* [Records supplied]:
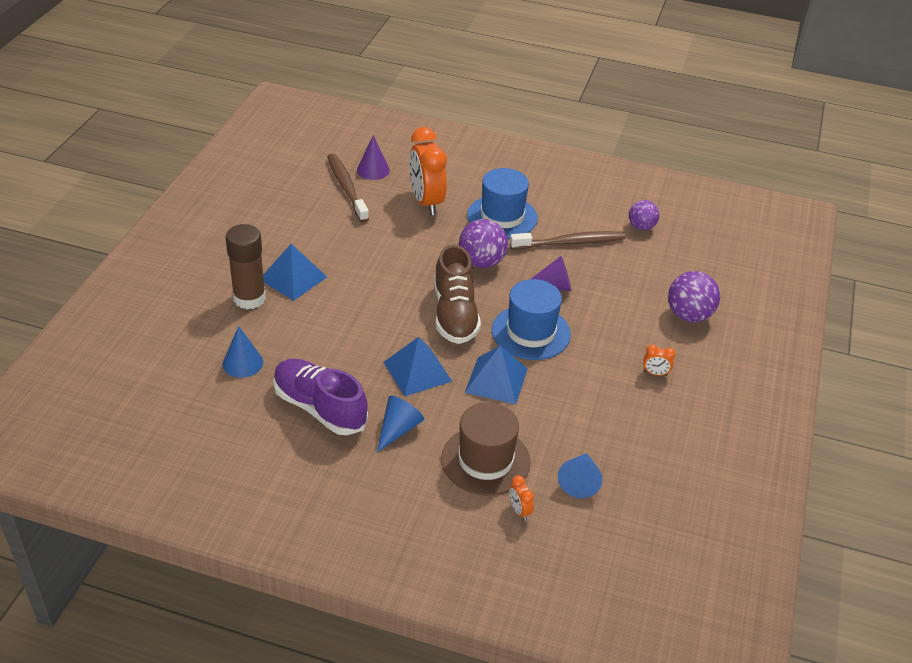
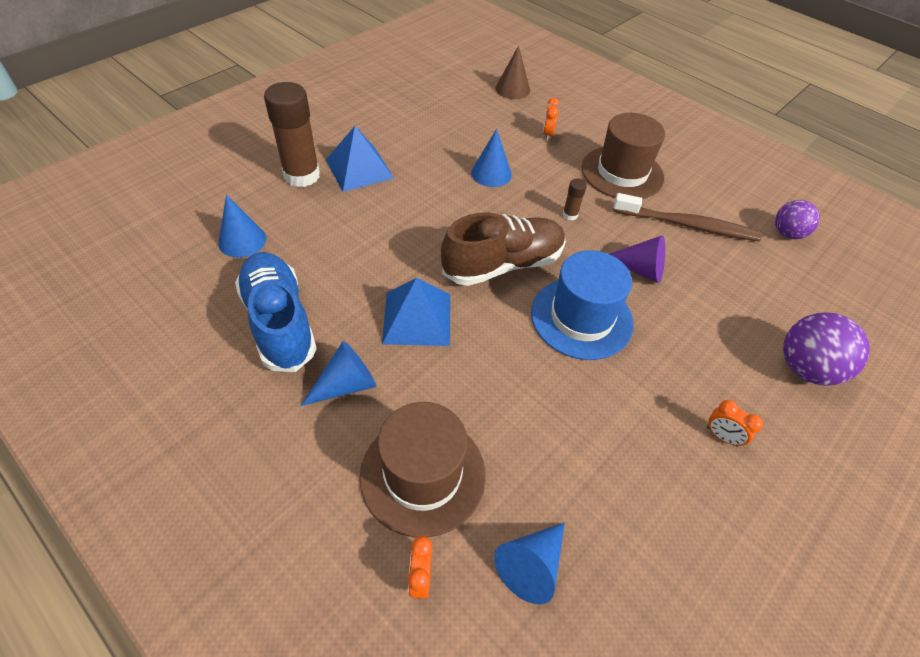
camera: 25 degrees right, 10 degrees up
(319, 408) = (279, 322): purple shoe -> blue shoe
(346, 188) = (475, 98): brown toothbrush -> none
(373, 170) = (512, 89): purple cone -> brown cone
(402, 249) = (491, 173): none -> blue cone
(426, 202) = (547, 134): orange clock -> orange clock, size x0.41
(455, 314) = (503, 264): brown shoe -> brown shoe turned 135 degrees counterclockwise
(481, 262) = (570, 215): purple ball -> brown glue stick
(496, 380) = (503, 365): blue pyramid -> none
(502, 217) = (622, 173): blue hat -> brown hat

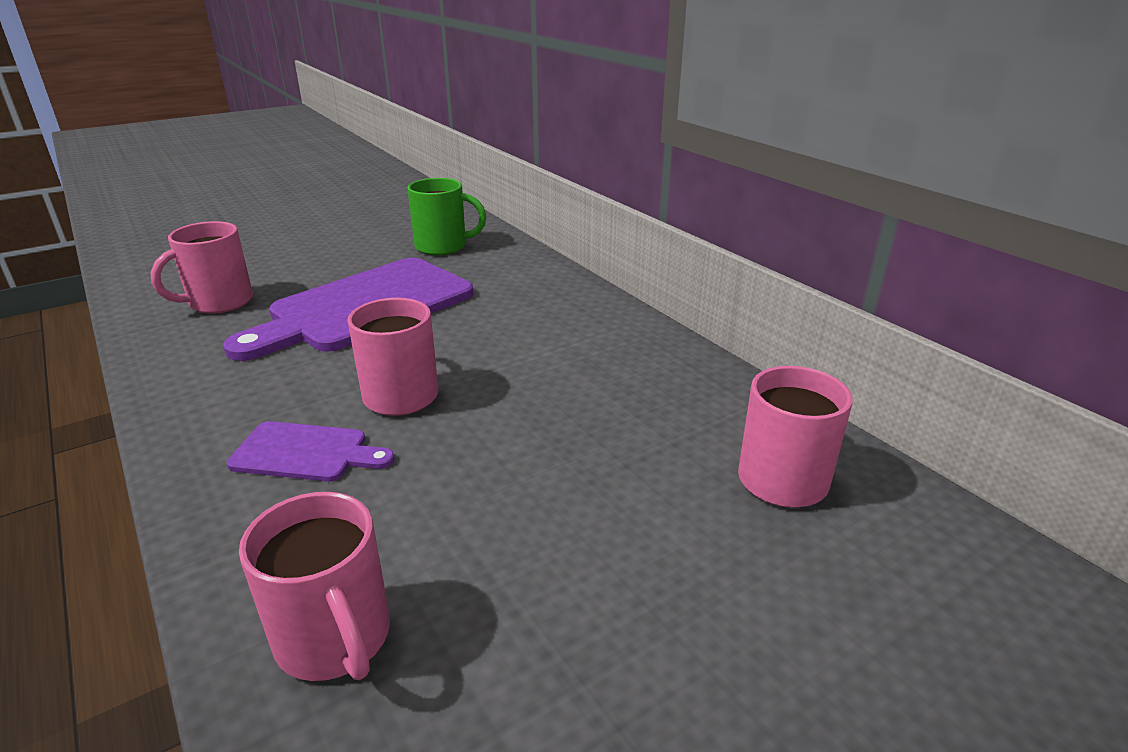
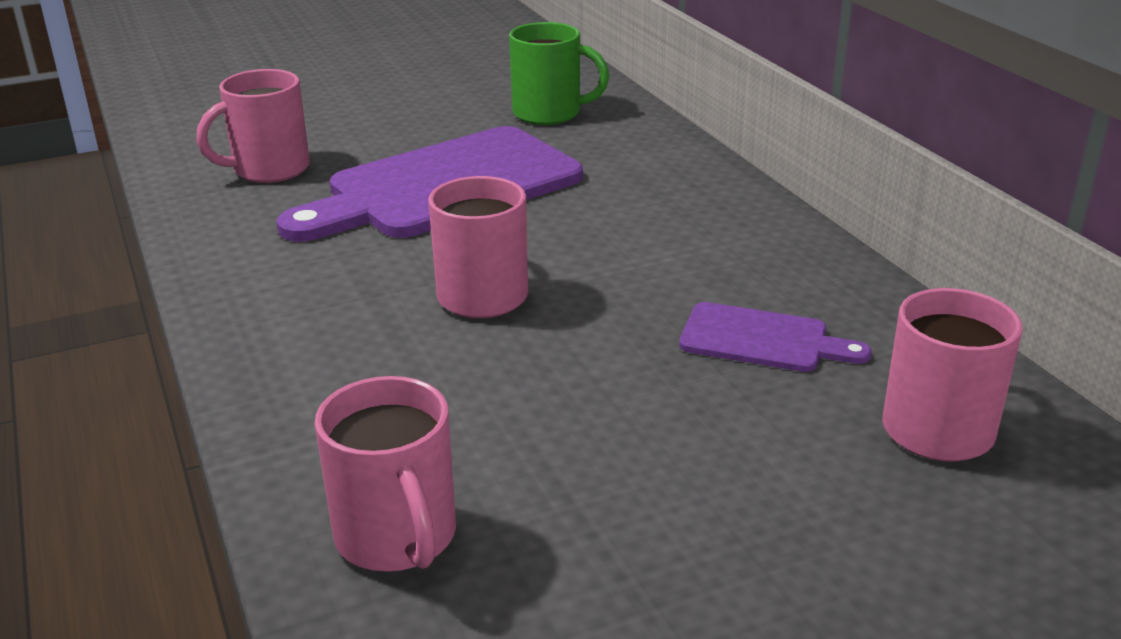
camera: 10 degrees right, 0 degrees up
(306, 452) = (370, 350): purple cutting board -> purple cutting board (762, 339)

* [Description of the task]:
Establish how many lines of the entries hold the word "degrees", giving nothing but the number.

* [Result below]:
3